Your objective
Pictures aside, reproduce exactly and only the lines below, starting at the one containing "red arrow: (176, 687) -> (107, 525), moved" and ending at the last line.

>>

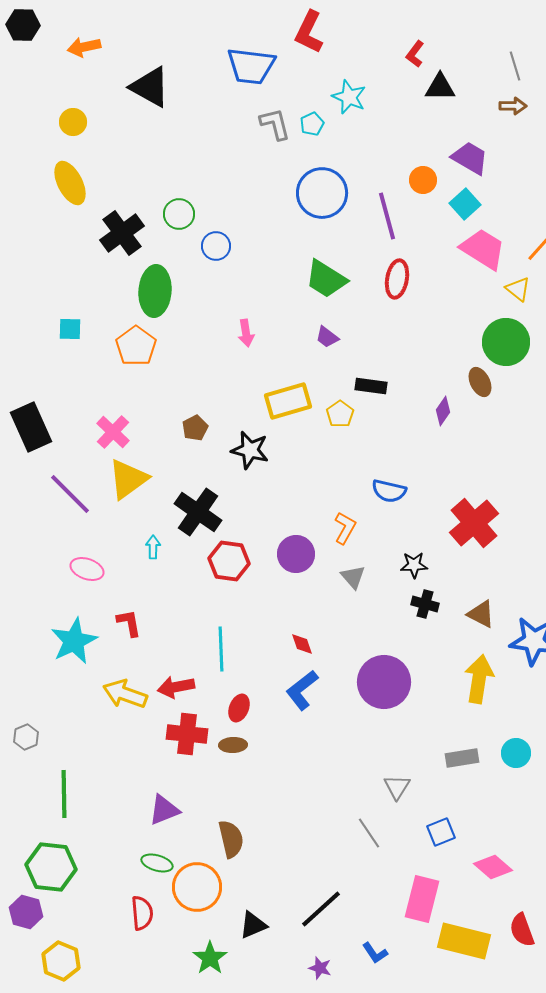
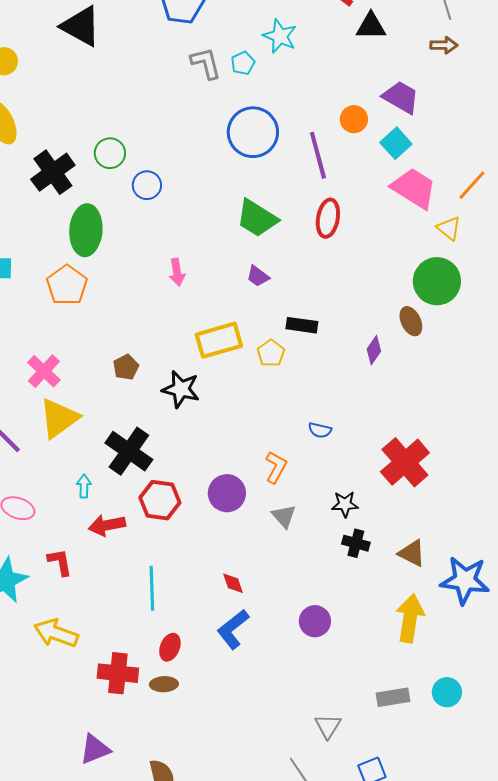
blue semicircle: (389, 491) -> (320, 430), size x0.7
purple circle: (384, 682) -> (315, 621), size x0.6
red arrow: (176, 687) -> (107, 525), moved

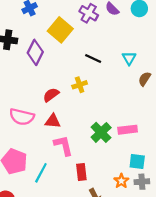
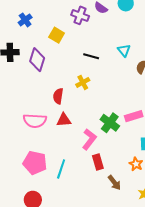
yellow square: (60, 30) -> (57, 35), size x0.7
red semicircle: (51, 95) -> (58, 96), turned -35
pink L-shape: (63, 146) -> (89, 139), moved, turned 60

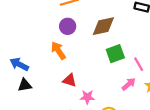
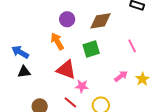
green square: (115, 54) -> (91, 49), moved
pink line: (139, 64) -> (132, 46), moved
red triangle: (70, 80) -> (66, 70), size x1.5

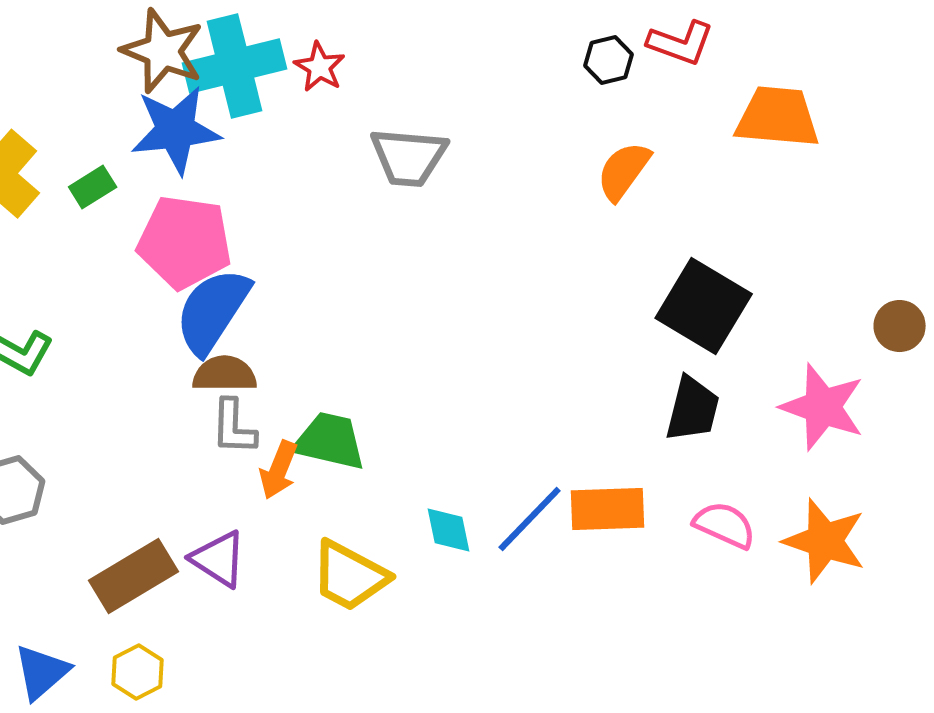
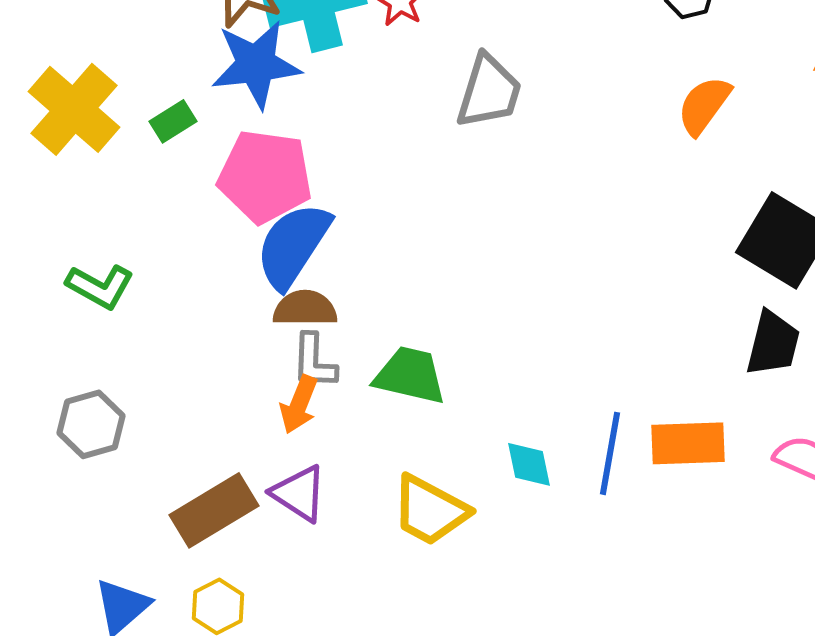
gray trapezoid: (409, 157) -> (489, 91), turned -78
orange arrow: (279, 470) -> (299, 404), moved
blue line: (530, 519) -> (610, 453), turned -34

<<

Task result
red arrow: (176, 687) -> (107, 525), moved

yellow square: (60, 30) -> (57, 35), size x0.7
red semicircle: (51, 95) -> (58, 96), turned -35
pink L-shape: (63, 146) -> (89, 139), moved, turned 60

green square: (115, 54) -> (91, 49), moved
pink line: (139, 64) -> (132, 46), moved
red triangle: (70, 80) -> (66, 70), size x1.5

gray trapezoid: (409, 157) -> (489, 91), turned -78
orange arrow: (279, 470) -> (299, 404), moved
blue line: (530, 519) -> (610, 453), turned -34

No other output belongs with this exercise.